Multi-step shape changes:
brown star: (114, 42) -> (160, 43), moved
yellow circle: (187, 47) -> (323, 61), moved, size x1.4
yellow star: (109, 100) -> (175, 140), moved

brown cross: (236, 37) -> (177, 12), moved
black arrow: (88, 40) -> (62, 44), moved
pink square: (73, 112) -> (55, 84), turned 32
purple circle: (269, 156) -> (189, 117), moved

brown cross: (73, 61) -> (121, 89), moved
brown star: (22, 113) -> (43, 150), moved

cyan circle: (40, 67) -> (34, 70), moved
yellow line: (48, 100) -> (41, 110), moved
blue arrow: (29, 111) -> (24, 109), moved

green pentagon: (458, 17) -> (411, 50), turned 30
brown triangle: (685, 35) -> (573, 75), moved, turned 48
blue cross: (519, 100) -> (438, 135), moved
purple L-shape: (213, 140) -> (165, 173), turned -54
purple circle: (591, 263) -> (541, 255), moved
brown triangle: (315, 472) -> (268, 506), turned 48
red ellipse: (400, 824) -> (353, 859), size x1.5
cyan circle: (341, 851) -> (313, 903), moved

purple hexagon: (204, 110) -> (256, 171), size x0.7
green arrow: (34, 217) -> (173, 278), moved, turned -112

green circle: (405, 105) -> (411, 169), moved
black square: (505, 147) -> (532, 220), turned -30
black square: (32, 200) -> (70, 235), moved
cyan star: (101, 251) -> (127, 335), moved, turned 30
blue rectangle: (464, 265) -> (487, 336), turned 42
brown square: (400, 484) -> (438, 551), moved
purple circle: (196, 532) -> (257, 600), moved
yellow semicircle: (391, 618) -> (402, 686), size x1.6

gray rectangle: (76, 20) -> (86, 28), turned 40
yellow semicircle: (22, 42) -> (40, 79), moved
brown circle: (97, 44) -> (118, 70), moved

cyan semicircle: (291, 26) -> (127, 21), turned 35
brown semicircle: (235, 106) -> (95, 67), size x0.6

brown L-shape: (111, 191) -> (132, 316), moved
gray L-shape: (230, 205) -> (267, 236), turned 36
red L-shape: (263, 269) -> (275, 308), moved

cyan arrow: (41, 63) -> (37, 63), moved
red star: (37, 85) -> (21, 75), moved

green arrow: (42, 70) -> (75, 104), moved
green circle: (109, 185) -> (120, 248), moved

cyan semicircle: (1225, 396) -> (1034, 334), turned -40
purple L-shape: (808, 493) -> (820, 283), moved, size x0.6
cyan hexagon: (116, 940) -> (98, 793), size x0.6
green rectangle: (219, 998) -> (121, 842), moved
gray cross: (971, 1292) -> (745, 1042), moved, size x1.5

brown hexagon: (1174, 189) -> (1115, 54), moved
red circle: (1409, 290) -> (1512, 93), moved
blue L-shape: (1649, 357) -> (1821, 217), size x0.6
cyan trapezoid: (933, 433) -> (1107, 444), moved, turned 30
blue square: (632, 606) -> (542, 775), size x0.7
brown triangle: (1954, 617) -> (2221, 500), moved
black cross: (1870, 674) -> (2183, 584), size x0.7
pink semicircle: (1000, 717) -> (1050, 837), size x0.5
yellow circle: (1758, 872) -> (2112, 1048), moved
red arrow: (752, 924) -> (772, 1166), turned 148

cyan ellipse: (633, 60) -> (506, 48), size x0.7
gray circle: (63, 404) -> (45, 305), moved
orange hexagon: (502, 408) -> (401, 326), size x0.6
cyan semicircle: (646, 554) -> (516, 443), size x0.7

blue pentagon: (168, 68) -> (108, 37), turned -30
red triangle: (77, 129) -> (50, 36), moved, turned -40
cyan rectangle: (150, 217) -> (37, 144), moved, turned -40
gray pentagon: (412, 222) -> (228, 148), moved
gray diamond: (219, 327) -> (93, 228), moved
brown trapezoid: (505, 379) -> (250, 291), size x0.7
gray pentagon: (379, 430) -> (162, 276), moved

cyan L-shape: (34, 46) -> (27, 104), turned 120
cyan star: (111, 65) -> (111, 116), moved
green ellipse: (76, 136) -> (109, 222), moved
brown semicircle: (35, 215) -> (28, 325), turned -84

Exercise directions: Using the records above, filter out every line that lacks the string "star" and copy the rest.

Solution for this exercise:
brown star: (114, 42) -> (160, 43), moved
yellow star: (109, 100) -> (175, 140), moved
brown star: (22, 113) -> (43, 150), moved
cyan star: (101, 251) -> (127, 335), moved, turned 30
red star: (37, 85) -> (21, 75), moved
cyan star: (111, 65) -> (111, 116), moved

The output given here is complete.